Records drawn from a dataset
Start of Block
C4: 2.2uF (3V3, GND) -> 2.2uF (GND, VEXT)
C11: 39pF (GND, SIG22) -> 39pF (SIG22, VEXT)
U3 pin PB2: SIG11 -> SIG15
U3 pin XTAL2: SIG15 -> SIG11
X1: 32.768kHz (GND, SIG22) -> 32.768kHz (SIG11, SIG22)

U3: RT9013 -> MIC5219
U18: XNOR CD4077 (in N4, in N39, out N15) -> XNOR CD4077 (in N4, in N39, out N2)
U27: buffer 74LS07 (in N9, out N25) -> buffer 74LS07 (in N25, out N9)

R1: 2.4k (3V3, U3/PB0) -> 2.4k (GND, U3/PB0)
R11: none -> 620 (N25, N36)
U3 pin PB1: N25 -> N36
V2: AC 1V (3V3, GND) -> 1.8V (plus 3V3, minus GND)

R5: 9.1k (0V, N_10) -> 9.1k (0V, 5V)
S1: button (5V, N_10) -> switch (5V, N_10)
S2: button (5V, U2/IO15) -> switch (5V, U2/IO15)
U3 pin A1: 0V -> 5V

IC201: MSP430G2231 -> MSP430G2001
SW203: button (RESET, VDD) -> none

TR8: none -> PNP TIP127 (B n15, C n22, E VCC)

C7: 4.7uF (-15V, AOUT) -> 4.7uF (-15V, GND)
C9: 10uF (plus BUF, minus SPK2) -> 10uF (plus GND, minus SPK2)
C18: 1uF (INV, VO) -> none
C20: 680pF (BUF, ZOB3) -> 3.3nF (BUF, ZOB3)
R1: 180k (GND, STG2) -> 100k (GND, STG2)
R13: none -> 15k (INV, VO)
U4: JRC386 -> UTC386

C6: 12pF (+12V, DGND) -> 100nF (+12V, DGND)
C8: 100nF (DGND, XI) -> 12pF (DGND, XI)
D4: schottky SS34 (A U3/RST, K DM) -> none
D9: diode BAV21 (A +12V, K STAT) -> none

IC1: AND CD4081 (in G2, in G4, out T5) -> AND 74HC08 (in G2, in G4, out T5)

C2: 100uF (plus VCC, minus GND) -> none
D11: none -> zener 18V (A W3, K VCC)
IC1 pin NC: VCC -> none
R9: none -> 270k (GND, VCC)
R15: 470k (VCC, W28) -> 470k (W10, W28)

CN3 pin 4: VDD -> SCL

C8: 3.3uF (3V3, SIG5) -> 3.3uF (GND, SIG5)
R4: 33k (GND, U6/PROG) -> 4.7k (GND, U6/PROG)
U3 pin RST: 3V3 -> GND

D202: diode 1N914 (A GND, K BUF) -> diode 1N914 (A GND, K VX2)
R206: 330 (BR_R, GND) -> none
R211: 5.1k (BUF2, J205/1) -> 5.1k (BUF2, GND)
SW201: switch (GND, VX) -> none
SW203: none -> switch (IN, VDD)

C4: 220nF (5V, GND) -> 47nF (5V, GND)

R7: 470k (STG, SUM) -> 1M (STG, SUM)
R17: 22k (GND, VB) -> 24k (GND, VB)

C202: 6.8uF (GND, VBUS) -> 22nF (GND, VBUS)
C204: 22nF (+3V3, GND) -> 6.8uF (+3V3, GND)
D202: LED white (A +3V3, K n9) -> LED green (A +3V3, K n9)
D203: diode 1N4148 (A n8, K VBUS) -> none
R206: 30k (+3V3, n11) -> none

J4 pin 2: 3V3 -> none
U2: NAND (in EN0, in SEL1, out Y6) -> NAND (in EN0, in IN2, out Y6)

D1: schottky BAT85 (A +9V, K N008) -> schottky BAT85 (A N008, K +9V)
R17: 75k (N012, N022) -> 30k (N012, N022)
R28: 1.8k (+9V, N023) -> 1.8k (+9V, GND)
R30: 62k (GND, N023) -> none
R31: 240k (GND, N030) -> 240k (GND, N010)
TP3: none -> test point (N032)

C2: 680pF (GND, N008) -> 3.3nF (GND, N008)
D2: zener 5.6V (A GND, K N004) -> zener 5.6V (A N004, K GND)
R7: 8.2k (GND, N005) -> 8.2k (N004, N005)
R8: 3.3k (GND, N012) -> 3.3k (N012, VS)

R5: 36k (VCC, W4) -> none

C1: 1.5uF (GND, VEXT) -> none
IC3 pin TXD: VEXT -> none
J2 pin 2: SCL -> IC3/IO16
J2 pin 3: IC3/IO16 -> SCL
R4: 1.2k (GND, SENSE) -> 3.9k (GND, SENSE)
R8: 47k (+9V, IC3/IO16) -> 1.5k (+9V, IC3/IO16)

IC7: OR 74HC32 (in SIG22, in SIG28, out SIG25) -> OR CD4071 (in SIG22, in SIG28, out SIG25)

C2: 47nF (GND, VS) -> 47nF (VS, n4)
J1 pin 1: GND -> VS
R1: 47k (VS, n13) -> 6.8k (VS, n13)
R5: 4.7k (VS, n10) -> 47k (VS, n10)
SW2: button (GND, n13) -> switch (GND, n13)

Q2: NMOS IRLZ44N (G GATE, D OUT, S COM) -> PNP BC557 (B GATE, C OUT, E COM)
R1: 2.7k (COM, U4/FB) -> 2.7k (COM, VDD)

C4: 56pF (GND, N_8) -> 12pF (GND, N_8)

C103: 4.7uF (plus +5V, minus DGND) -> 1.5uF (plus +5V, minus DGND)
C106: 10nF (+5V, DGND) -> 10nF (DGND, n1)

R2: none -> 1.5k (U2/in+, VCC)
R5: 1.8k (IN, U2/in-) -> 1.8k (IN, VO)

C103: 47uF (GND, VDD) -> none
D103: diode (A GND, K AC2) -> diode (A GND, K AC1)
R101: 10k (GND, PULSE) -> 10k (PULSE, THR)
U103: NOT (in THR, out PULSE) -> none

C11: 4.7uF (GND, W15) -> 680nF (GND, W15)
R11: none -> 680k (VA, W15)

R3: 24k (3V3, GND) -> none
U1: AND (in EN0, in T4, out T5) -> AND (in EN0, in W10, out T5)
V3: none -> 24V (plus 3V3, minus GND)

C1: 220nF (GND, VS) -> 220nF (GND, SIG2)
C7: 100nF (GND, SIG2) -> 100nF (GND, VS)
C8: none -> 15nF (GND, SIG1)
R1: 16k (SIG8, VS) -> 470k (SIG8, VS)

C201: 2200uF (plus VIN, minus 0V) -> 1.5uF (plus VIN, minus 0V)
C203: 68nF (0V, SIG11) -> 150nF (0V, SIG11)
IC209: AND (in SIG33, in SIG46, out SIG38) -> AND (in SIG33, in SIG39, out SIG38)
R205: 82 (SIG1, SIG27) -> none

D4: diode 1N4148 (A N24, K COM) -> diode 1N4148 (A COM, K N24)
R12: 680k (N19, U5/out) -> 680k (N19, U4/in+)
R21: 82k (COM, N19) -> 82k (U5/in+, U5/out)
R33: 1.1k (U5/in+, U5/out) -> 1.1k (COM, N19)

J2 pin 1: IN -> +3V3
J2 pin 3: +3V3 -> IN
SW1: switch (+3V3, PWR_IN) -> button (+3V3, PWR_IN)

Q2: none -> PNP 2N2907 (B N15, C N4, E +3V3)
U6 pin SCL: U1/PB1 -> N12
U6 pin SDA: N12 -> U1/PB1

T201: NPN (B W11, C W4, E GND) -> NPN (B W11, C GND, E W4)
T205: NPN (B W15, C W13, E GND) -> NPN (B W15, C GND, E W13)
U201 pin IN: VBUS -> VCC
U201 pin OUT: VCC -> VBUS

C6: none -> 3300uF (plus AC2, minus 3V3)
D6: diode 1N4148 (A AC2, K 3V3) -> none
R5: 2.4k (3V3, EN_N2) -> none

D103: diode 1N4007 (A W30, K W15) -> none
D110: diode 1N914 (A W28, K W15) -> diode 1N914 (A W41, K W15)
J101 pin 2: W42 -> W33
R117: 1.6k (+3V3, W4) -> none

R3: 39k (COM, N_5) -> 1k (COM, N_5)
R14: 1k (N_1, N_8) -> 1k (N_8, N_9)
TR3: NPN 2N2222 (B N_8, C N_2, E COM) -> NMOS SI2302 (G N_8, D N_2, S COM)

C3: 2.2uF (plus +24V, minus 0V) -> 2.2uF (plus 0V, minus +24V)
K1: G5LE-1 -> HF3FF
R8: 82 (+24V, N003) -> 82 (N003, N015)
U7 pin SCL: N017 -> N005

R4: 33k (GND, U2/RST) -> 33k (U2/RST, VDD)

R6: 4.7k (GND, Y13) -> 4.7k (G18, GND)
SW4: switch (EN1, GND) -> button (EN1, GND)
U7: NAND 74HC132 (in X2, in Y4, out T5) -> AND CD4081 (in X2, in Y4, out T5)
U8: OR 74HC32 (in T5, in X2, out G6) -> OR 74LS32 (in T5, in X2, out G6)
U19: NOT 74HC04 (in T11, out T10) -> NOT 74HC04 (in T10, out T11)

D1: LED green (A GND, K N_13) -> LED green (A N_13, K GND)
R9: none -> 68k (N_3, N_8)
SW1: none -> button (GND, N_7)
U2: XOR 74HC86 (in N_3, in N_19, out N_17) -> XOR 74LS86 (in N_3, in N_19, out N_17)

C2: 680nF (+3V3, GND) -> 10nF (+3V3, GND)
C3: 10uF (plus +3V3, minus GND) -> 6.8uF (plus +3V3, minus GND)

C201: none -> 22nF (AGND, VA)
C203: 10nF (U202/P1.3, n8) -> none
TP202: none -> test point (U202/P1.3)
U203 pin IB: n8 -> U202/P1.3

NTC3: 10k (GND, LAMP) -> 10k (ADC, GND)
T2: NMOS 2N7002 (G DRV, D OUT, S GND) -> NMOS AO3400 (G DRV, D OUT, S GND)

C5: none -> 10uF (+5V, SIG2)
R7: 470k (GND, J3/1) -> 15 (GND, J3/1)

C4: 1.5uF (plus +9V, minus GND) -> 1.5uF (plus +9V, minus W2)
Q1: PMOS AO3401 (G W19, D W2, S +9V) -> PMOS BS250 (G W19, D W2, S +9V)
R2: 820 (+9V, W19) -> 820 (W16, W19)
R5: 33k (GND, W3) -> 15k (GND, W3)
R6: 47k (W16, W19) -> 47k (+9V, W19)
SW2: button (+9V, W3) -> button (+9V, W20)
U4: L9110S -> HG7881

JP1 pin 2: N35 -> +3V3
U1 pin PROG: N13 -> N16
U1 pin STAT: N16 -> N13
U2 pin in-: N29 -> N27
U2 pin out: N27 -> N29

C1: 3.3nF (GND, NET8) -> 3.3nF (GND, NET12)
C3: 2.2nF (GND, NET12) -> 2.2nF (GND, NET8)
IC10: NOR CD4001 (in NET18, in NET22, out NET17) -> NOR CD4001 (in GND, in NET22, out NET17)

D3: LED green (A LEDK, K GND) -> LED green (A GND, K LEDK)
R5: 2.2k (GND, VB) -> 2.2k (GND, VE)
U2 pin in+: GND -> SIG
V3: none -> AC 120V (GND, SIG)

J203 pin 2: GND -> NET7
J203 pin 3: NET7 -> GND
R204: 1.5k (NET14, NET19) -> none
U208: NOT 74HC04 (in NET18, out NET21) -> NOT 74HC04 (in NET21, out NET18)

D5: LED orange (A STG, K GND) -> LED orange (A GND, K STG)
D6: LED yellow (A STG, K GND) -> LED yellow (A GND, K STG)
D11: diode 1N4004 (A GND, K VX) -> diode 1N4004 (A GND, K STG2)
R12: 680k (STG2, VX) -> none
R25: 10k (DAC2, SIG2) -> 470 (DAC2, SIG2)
End of Block
Only the lines above from the one with "U6 pin SCL: U1/PB1 -> N12" up to and including the one with "R3: 39k (COM, N_5) -> 1k (COM, N_5)" should be repeated, exactly as written.

U6 pin SCL: U1/PB1 -> N12
U6 pin SDA: N12 -> U1/PB1

T201: NPN (B W11, C W4, E GND) -> NPN (B W11, C GND, E W4)
T205: NPN (B W15, C W13, E GND) -> NPN (B W15, C GND, E W13)
U201 pin IN: VBUS -> VCC
U201 pin OUT: VCC -> VBUS

C6: none -> 3300uF (plus AC2, minus 3V3)
D6: diode 1N4148 (A AC2, K 3V3) -> none
R5: 2.4k (3V3, EN_N2) -> none

D103: diode 1N4007 (A W30, K W15) -> none
D110: diode 1N914 (A W28, K W15) -> diode 1N914 (A W41, K W15)
J101 pin 2: W42 -> W33
R117: 1.6k (+3V3, W4) -> none

R3: 39k (COM, N_5) -> 1k (COM, N_5)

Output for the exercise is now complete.